◆ **Written task**:
Copy the records below word for word, from the first line up to and including the line with "brown cross: moved 10 px up".

-- start Exercise materials --

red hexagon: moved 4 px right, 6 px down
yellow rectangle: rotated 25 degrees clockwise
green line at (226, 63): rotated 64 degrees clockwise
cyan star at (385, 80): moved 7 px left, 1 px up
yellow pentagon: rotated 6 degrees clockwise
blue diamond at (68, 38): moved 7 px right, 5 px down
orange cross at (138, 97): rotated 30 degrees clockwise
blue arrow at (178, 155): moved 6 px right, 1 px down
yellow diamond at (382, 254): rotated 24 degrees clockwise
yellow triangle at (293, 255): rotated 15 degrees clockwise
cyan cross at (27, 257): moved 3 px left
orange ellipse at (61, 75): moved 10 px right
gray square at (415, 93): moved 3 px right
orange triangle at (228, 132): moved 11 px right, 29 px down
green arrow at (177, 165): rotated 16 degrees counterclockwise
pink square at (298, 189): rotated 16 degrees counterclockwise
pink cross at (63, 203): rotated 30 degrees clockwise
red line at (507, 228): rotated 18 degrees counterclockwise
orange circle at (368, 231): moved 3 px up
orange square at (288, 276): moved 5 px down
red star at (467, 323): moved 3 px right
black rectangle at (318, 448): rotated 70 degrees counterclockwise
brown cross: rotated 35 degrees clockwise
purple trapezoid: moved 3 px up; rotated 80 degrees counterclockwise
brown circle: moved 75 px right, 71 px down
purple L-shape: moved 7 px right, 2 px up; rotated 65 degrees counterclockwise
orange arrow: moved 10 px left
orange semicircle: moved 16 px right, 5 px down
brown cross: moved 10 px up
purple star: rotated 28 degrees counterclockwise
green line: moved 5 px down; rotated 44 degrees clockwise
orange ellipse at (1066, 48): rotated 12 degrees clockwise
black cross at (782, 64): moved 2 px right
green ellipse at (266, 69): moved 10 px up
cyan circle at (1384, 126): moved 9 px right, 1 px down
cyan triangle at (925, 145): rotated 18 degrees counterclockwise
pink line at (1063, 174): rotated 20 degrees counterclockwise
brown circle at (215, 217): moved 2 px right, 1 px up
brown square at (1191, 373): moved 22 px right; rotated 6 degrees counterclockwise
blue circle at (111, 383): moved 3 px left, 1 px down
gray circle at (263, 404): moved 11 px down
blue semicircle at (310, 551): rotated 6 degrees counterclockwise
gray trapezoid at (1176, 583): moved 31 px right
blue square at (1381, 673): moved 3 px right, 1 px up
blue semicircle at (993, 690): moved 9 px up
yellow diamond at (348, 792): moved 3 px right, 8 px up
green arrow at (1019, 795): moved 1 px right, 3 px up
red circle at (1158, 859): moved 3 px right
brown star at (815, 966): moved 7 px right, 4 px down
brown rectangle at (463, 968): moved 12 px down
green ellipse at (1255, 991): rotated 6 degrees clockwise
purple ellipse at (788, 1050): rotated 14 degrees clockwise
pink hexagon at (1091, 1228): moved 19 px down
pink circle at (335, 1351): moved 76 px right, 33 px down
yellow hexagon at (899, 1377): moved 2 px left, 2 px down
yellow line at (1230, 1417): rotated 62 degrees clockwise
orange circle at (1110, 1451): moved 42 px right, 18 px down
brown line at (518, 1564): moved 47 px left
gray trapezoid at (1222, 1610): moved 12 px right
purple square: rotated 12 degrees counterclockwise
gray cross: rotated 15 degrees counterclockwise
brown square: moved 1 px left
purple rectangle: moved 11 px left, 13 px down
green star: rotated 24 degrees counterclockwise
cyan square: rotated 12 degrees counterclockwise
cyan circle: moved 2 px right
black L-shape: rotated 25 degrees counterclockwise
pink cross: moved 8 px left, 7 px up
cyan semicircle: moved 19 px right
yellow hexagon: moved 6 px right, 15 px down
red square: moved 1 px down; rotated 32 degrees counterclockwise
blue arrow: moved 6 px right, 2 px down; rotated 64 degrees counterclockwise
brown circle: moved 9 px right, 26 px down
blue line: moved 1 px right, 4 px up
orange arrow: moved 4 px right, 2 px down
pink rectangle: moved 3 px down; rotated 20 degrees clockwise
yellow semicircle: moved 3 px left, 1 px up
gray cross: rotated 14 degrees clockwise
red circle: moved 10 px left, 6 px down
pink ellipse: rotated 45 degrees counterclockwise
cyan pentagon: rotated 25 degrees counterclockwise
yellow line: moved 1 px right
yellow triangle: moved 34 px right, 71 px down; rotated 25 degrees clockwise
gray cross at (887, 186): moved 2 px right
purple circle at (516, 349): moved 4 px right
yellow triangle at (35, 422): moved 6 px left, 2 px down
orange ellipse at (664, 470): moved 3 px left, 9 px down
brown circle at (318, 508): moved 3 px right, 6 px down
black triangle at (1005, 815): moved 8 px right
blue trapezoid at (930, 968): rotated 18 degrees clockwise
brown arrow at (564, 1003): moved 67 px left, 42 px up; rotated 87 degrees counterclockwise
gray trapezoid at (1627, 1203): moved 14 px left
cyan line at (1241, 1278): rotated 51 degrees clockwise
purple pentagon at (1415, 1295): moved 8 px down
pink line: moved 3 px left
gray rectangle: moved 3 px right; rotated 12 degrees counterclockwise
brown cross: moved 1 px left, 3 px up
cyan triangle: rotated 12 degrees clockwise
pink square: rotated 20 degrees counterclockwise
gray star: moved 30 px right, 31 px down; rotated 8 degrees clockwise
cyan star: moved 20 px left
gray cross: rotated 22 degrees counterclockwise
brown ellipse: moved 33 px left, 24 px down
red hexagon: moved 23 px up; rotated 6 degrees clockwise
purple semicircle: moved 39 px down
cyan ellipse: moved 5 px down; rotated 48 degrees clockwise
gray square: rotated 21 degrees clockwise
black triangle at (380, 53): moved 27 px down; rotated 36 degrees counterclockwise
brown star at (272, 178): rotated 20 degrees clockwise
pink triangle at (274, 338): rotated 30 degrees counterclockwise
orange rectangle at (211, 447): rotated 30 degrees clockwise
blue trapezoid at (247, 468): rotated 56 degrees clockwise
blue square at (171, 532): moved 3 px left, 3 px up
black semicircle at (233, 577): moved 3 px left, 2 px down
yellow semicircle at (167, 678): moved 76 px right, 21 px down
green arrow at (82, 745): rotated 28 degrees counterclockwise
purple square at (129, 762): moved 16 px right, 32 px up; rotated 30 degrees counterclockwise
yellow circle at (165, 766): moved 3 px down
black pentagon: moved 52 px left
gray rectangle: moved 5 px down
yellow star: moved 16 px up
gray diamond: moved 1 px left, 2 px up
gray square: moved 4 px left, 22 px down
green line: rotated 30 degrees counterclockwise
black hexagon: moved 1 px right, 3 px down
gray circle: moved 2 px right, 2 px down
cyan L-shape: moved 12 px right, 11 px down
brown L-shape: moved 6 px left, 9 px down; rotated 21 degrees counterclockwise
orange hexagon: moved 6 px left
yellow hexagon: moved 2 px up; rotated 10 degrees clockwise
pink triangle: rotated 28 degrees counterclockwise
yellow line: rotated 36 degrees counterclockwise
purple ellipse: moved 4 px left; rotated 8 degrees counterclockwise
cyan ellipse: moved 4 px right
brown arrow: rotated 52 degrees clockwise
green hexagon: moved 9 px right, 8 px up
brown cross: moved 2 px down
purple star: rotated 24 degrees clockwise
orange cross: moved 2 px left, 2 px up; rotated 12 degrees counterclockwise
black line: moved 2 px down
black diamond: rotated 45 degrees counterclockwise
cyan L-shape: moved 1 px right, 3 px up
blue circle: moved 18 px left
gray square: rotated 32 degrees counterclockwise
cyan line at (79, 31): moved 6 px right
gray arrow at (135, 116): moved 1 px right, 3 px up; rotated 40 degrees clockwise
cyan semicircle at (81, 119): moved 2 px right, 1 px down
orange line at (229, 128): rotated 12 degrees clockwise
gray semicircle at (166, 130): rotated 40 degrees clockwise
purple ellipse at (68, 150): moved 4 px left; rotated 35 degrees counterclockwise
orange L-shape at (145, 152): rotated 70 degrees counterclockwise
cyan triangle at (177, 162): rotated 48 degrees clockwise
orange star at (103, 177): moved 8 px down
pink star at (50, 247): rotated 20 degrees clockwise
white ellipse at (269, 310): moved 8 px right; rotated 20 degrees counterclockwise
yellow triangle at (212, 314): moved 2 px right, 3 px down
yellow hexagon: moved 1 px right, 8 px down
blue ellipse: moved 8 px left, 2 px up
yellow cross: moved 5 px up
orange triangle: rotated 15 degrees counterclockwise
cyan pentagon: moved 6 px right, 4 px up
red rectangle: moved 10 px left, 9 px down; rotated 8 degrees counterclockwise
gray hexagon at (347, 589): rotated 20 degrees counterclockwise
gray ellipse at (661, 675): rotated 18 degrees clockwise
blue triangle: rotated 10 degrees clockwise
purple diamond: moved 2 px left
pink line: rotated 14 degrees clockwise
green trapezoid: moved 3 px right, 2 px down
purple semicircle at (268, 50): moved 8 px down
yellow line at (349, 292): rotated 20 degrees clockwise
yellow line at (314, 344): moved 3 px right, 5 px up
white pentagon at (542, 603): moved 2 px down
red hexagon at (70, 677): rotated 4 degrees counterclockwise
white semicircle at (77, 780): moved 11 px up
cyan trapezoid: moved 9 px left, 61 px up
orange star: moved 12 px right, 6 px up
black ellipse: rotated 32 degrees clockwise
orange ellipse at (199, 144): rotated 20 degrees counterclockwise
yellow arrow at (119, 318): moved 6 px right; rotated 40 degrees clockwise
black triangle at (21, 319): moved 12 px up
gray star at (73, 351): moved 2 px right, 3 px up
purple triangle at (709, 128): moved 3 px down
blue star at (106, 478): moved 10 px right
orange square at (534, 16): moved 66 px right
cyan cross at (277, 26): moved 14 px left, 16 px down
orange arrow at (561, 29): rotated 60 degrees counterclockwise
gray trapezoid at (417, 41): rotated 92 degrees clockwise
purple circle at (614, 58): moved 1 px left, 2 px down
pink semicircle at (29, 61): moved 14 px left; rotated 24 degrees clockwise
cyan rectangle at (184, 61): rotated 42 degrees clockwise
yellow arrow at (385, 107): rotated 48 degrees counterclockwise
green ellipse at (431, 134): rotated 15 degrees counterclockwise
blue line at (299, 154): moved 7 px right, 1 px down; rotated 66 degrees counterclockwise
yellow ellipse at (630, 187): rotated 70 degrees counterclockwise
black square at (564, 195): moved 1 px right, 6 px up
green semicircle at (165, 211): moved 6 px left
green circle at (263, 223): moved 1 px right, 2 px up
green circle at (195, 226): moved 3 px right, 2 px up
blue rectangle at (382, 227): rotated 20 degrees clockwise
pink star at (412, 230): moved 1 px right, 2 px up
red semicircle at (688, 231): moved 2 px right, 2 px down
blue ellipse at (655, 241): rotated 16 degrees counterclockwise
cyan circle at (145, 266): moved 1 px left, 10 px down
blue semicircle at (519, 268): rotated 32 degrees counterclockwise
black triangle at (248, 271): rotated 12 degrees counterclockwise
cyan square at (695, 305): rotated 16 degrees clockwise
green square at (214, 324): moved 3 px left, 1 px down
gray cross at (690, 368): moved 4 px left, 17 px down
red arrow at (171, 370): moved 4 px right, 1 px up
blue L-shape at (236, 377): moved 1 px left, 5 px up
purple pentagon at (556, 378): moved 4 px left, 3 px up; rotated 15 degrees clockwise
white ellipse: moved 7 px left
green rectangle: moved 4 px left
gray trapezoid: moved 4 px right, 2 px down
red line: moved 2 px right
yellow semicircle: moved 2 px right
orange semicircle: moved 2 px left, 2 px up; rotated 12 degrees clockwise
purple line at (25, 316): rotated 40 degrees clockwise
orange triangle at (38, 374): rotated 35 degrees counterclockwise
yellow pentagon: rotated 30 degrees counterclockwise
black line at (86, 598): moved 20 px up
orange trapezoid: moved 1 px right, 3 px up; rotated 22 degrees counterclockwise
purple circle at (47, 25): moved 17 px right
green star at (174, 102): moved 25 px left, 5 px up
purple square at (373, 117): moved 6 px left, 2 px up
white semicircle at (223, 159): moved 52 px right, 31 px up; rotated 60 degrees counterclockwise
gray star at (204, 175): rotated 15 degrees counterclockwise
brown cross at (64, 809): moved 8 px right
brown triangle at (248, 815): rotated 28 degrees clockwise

-- end Exercise materials --

◆ **Task output**:
red hexagon: moved 4 px right, 6 px down
yellow rectangle: rotated 25 degrees clockwise
green line at (226, 63): rotated 64 degrees clockwise
cyan star at (385, 80): moved 7 px left, 1 px up
yellow pentagon: rotated 6 degrees clockwise
blue diamond at (68, 38): moved 7 px right, 5 px down
orange cross at (138, 97): rotated 30 degrees clockwise
blue arrow at (178, 155): moved 6 px right, 1 px down
yellow diamond at (382, 254): rotated 24 degrees clockwise
yellow triangle at (293, 255): rotated 15 degrees clockwise
cyan cross at (27, 257): moved 3 px left
orange ellipse at (61, 75): moved 10 px right
gray square at (415, 93): moved 3 px right
orange triangle at (228, 132): moved 11 px right, 29 px down
green arrow at (177, 165): rotated 16 degrees counterclockwise
pink square at (298, 189): rotated 16 degrees counterclockwise
pink cross at (63, 203): rotated 30 degrees clockwise
red line at (507, 228): rotated 18 degrees counterclockwise
orange circle at (368, 231): moved 3 px up
orange square at (288, 276): moved 5 px down
red star at (467, 323): moved 3 px right
black rectangle at (318, 448): rotated 70 degrees counterclockwise
brown cross: rotated 35 degrees clockwise
purple trapezoid: moved 3 px up; rotated 80 degrees counterclockwise
brown circle: moved 75 px right, 71 px down
purple L-shape: moved 7 px right, 2 px up; rotated 65 degrees counterclockwise
orange arrow: moved 10 px left
orange semicircle: moved 16 px right, 5 px down
brown cross: moved 10 px up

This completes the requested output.